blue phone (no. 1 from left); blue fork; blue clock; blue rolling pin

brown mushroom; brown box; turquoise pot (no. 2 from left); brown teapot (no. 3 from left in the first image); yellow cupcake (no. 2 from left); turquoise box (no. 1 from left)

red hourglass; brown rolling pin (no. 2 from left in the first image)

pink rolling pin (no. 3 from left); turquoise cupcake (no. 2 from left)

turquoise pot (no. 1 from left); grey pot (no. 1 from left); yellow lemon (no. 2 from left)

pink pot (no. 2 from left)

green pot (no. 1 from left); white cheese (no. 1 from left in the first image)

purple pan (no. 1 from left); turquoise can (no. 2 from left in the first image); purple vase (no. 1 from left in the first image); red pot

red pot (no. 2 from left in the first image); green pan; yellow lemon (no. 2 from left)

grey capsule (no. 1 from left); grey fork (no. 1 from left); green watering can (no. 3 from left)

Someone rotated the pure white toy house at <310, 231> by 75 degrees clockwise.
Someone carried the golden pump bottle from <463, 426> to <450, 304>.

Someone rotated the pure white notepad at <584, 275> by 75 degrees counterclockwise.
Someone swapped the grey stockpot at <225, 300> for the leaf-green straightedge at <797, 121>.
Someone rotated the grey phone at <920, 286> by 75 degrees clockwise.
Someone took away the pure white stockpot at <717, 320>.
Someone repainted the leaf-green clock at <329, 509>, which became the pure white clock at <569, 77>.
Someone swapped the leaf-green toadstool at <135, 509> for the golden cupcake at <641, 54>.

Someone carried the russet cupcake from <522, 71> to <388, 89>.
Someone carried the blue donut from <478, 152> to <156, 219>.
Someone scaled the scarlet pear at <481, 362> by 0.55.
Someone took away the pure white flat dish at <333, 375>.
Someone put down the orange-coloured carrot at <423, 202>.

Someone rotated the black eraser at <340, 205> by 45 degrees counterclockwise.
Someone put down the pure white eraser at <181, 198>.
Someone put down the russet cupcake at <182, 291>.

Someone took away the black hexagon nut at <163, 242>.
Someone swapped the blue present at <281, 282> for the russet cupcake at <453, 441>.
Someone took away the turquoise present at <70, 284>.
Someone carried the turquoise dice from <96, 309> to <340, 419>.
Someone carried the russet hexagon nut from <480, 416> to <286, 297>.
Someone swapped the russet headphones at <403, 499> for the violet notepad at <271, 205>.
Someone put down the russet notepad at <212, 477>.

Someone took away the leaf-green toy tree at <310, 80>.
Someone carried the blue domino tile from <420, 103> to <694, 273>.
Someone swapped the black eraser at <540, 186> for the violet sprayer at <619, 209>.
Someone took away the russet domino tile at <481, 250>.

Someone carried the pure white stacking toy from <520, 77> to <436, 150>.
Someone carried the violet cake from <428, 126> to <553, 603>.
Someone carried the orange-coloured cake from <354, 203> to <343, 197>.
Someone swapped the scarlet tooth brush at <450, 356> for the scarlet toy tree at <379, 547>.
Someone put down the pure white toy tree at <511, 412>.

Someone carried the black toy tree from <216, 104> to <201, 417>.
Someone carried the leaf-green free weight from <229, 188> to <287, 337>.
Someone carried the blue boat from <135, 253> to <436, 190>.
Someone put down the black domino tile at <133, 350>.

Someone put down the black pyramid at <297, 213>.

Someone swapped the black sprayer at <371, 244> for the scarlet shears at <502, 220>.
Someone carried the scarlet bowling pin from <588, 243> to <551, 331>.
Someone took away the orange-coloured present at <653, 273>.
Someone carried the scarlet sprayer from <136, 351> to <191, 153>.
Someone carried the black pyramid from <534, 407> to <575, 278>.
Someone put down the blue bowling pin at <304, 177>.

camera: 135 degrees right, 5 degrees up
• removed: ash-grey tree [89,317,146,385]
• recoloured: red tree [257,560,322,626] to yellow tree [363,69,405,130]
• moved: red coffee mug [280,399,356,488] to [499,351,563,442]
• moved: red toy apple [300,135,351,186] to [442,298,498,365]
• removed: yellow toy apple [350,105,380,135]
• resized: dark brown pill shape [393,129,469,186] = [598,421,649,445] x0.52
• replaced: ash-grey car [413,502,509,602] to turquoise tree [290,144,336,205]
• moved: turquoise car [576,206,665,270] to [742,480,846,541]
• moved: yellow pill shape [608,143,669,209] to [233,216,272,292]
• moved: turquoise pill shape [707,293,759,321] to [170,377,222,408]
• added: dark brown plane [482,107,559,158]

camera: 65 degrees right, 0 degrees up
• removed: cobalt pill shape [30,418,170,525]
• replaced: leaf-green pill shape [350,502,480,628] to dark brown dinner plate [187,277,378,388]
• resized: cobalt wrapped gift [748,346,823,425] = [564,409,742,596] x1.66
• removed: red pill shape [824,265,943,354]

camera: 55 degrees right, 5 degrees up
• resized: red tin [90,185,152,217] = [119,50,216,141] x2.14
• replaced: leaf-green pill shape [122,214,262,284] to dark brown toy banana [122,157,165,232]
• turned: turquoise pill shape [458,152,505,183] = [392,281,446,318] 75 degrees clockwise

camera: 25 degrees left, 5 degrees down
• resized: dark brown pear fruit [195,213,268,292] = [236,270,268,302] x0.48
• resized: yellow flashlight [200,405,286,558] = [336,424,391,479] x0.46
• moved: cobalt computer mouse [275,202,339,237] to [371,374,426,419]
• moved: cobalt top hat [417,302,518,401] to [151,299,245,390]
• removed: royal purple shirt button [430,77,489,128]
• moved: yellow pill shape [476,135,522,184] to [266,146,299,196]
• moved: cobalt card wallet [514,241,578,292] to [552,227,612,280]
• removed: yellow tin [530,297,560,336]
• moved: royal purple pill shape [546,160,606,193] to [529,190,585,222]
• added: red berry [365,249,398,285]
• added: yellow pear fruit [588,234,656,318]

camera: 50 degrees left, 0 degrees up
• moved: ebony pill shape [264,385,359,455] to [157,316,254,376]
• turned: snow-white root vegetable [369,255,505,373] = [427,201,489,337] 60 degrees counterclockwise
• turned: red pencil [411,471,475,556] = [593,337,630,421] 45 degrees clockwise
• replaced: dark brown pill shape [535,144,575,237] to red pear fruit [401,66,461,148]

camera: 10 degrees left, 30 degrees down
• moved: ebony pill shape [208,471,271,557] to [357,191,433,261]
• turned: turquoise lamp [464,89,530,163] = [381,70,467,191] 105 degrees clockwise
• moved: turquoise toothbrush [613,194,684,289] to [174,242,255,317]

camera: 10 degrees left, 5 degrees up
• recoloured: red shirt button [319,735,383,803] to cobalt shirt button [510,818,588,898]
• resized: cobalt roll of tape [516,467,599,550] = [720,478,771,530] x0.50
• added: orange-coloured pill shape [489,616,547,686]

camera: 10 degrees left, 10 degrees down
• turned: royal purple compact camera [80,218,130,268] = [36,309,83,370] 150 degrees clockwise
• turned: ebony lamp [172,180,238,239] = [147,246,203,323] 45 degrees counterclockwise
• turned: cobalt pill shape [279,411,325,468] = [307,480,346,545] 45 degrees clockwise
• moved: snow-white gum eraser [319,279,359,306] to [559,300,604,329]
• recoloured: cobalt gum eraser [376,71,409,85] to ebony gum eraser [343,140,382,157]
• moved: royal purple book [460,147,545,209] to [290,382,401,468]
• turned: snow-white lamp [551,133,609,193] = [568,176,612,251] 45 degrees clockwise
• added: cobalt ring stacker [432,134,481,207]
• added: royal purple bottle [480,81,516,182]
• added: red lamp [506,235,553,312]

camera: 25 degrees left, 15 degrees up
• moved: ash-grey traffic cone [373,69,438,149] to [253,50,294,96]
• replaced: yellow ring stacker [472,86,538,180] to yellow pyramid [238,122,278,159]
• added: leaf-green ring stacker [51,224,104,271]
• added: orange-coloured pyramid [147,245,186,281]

_ _ _ _

What you should do – How many of the lines above contain "apple"? Give the number by itself.

Output for this task – 2